Start of Records to use

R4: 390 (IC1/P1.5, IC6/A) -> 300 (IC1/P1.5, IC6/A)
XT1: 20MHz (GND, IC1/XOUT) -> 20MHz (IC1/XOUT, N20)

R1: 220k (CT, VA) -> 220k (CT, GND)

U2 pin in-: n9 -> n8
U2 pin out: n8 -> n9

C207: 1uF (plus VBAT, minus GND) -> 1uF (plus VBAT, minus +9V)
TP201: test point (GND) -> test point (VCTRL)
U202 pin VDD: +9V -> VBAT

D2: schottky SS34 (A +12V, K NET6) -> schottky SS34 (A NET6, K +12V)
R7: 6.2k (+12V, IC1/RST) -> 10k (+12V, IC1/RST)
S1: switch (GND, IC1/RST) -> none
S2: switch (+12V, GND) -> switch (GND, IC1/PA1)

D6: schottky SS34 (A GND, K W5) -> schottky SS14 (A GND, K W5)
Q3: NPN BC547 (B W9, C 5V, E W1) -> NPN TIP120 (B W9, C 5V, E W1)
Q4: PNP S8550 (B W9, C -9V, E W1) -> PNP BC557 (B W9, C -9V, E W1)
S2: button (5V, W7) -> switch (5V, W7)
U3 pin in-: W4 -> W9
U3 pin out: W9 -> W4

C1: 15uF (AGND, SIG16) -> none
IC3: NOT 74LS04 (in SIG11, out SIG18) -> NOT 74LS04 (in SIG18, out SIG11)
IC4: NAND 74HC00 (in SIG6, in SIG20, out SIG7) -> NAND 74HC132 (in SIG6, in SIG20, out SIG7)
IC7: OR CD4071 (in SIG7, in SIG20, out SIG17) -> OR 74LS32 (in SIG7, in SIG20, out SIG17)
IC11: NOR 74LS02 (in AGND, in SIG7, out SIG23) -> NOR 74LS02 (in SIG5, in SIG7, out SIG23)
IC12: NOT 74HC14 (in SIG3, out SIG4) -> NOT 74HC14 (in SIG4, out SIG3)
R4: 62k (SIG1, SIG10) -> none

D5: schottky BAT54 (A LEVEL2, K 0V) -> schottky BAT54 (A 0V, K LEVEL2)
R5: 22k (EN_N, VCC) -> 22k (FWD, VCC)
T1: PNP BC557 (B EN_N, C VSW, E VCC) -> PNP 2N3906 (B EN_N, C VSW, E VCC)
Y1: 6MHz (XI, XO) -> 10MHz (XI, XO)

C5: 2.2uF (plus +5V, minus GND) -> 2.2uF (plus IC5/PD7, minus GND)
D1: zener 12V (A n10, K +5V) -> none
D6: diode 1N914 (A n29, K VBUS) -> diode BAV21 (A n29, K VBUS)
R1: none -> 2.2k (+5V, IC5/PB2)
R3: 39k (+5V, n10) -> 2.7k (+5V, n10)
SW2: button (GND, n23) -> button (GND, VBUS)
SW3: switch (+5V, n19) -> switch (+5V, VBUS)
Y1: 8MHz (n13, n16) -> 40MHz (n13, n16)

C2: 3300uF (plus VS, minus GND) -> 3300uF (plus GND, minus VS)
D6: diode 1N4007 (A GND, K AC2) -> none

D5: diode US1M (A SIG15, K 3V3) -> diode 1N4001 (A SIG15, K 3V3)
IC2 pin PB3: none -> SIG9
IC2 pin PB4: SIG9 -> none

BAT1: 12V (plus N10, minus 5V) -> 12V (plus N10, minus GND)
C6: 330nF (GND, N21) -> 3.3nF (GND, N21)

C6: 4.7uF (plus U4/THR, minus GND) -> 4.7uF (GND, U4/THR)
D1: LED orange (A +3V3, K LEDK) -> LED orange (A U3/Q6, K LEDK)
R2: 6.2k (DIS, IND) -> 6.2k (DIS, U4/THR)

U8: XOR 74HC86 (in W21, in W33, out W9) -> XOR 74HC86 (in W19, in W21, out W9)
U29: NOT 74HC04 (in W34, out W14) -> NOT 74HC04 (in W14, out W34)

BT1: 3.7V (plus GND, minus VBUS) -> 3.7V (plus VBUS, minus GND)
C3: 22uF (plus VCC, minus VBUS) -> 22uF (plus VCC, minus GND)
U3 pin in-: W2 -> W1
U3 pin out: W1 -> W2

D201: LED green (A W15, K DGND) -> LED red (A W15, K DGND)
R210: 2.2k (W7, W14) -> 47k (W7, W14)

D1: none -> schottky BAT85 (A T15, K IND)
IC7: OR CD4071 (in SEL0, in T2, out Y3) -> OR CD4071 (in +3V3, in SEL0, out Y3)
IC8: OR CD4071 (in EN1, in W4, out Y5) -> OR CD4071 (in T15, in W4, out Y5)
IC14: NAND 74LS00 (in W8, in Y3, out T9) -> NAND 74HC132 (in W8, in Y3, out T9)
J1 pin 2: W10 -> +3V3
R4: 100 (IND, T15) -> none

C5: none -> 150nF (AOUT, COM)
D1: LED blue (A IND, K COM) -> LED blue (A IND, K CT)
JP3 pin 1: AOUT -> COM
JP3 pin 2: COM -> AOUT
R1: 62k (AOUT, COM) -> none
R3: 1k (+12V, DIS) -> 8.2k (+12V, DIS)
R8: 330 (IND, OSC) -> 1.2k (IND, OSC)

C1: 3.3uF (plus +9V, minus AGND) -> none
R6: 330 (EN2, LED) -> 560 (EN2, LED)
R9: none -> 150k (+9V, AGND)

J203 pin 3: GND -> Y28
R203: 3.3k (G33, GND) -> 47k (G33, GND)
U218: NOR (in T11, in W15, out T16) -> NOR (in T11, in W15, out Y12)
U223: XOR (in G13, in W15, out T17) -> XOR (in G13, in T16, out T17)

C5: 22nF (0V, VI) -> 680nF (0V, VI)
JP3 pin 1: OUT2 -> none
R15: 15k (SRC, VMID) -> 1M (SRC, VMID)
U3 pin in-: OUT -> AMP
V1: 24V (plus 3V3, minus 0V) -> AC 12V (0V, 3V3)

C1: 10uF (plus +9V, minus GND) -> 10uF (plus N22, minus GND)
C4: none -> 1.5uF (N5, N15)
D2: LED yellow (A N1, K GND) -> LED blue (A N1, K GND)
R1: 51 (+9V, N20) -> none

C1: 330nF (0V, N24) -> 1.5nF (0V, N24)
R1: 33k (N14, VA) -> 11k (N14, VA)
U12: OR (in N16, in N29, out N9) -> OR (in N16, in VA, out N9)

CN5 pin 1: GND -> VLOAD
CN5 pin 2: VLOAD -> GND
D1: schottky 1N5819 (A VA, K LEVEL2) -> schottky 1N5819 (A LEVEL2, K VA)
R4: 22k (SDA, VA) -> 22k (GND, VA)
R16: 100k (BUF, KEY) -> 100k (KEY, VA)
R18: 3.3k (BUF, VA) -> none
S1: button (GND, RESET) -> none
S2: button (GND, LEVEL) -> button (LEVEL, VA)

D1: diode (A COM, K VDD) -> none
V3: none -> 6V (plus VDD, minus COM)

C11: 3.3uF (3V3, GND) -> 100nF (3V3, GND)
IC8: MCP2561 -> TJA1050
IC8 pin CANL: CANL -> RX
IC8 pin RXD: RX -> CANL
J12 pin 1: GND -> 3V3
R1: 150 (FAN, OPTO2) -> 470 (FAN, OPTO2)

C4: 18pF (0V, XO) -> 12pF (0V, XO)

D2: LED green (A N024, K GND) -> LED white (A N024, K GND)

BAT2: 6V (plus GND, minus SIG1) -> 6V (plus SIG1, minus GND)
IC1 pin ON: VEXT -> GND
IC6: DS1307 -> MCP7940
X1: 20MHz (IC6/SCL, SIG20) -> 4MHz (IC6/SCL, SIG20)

End of Records to use

● The task
Transcribe all of the entries without altering anything.

● Result
R4: 390 (IC1/P1.5, IC6/A) -> 300 (IC1/P1.5, IC6/A)
XT1: 20MHz (GND, IC1/XOUT) -> 20MHz (IC1/XOUT, N20)

R1: 220k (CT, VA) -> 220k (CT, GND)

U2 pin in-: n9 -> n8
U2 pin out: n8 -> n9

C207: 1uF (plus VBAT, minus GND) -> 1uF (plus VBAT, minus +9V)
TP201: test point (GND) -> test point (VCTRL)
U202 pin VDD: +9V -> VBAT

D2: schottky SS34 (A +12V, K NET6) -> schottky SS34 (A NET6, K +12V)
R7: 6.2k (+12V, IC1/RST) -> 10k (+12V, IC1/RST)
S1: switch (GND, IC1/RST) -> none
S2: switch (+12V, GND) -> switch (GND, IC1/PA1)

D6: schottky SS34 (A GND, K W5) -> schottky SS14 (A GND, K W5)
Q3: NPN BC547 (B W9, C 5V, E W1) -> NPN TIP120 (B W9, C 5V, E W1)
Q4: PNP S8550 (B W9, C -9V, E W1) -> PNP BC557 (B W9, C -9V, E W1)
S2: button (5V, W7) -> switch (5V, W7)
U3 pin in-: W4 -> W9
U3 pin out: W9 -> W4

C1: 15uF (AGND, SIG16) -> none
IC3: NOT 74LS04 (in SIG11, out SIG18) -> NOT 74LS04 (in SIG18, out SIG11)
IC4: NAND 74HC00 (in SIG6, in SIG20, out SIG7) -> NAND 74HC132 (in SIG6, in SIG20, out SIG7)
IC7: OR CD4071 (in SIG7, in SIG20, out SIG17) -> OR 74LS32 (in SIG7, in SIG20, out SIG17)
IC11: NOR 74LS02 (in AGND, in SIG7, out SIG23) -> NOR 74LS02 (in SIG5, in SIG7, out SIG23)
IC12: NOT 74HC14 (in SIG3, out SIG4) -> NOT 74HC14 (in SIG4, out SIG3)
R4: 62k (SIG1, SIG10) -> none

D5: schottky BAT54 (A LEVEL2, K 0V) -> schottky BAT54 (A 0V, K LEVEL2)
R5: 22k (EN_N, VCC) -> 22k (FWD, VCC)
T1: PNP BC557 (B EN_N, C VSW, E VCC) -> PNP 2N3906 (B EN_N, C VSW, E VCC)
Y1: 6MHz (XI, XO) -> 10MHz (XI, XO)

C5: 2.2uF (plus +5V, minus GND) -> 2.2uF (plus IC5/PD7, minus GND)
D1: zener 12V (A n10, K +5V) -> none
D6: diode 1N914 (A n29, K VBUS) -> diode BAV21 (A n29, K VBUS)
R1: none -> 2.2k (+5V, IC5/PB2)
R3: 39k (+5V, n10) -> 2.7k (+5V, n10)
SW2: button (GND, n23) -> button (GND, VBUS)
SW3: switch (+5V, n19) -> switch (+5V, VBUS)
Y1: 8MHz (n13, n16) -> 40MHz (n13, n16)

C2: 3300uF (plus VS, minus GND) -> 3300uF (plus GND, minus VS)
D6: diode 1N4007 (A GND, K AC2) -> none

D5: diode US1M (A SIG15, K 3V3) -> diode 1N4001 (A SIG15, K 3V3)
IC2 pin PB3: none -> SIG9
IC2 pin PB4: SIG9 -> none

BAT1: 12V (plus N10, minus 5V) -> 12V (plus N10, minus GND)
C6: 330nF (GND, N21) -> 3.3nF (GND, N21)

C6: 4.7uF (plus U4/THR, minus GND) -> 4.7uF (GND, U4/THR)
D1: LED orange (A +3V3, K LEDK) -> LED orange (A U3/Q6, K LEDK)
R2: 6.2k (DIS, IND) -> 6.2k (DIS, U4/THR)

U8: XOR 74HC86 (in W21, in W33, out W9) -> XOR 74HC86 (in W19, in W21, out W9)
U29: NOT 74HC04 (in W34, out W14) -> NOT 74HC04 (in W14, out W34)

BT1: 3.7V (plus GND, minus VBUS) -> 3.7V (plus VBUS, minus GND)
C3: 22uF (plus VCC, minus VBUS) -> 22uF (plus VCC, minus GND)
U3 pin in-: W2 -> W1
U3 pin out: W1 -> W2

D201: LED green (A W15, K DGND) -> LED red (A W15, K DGND)
R210: 2.2k (W7, W14) -> 47k (W7, W14)

D1: none -> schottky BAT85 (A T15, K IND)
IC7: OR CD4071 (in SEL0, in T2, out Y3) -> OR CD4071 (in +3V3, in SEL0, out Y3)
IC8: OR CD4071 (in EN1, in W4, out Y5) -> OR CD4071 (in T15, in W4, out Y5)
IC14: NAND 74LS00 (in W8, in Y3, out T9) -> NAND 74HC132 (in W8, in Y3, out T9)
J1 pin 2: W10 -> +3V3
R4: 100 (IND, T15) -> none

C5: none -> 150nF (AOUT, COM)
D1: LED blue (A IND, K COM) -> LED blue (A IND, K CT)
JP3 pin 1: AOUT -> COM
JP3 pin 2: COM -> AOUT
R1: 62k (AOUT, COM) -> none
R3: 1k (+12V, DIS) -> 8.2k (+12V, DIS)
R8: 330 (IND, OSC) -> 1.2k (IND, OSC)

C1: 3.3uF (plus +9V, minus AGND) -> none
R6: 330 (EN2, LED) -> 560 (EN2, LED)
R9: none -> 150k (+9V, AGND)

J203 pin 3: GND -> Y28
R203: 3.3k (G33, GND) -> 47k (G33, GND)
U218: NOR (in T11, in W15, out T16) -> NOR (in T11, in W15, out Y12)
U223: XOR (in G13, in W15, out T17) -> XOR (in G13, in T16, out T17)

C5: 22nF (0V, VI) -> 680nF (0V, VI)
JP3 pin 1: OUT2 -> none
R15: 15k (SRC, VMID) -> 1M (SRC, VMID)
U3 pin in-: OUT -> AMP
V1: 24V (plus 3V3, minus 0V) -> AC 12V (0V, 3V3)

C1: 10uF (plus +9V, minus GND) -> 10uF (plus N22, minus GND)
C4: none -> 1.5uF (N5, N15)
D2: LED yellow (A N1, K GND) -> LED blue (A N1, K GND)
R1: 51 (+9V, N20) -> none

C1: 330nF (0V, N24) -> 1.5nF (0V, N24)
R1: 33k (N14, VA) -> 11k (N14, VA)
U12: OR (in N16, in N29, out N9) -> OR (in N16, in VA, out N9)

CN5 pin 1: GND -> VLOAD
CN5 pin 2: VLOAD -> GND
D1: schottky 1N5819 (A VA, K LEVEL2) -> schottky 1N5819 (A LEVEL2, K VA)
R4: 22k (SDA, VA) -> 22k (GND, VA)
R16: 100k (BUF, KEY) -> 100k (KEY, VA)
R18: 3.3k (BUF, VA) -> none
S1: button (GND, RESET) -> none
S2: button (GND, LEVEL) -> button (LEVEL, VA)

D1: diode (A COM, K VDD) -> none
V3: none -> 6V (plus VDD, minus COM)

C11: 3.3uF (3V3, GND) -> 100nF (3V3, GND)
IC8: MCP2561 -> TJA1050
IC8 pin CANL: CANL -> RX
IC8 pin RXD: RX -> CANL
J12 pin 1: GND -> 3V3
R1: 150 (FAN, OPTO2) -> 470 (FAN, OPTO2)

C4: 18pF (0V, XO) -> 12pF (0V, XO)

D2: LED green (A N024, K GND) -> LED white (A N024, K GND)

BAT2: 6V (plus GND, minus SIG1) -> 6V (plus SIG1, minus GND)
IC1 pin ON: VEXT -> GND
IC6: DS1307 -> MCP7940
X1: 20MHz (IC6/SCL, SIG20) -> 4MHz (IC6/SCL, SIG20)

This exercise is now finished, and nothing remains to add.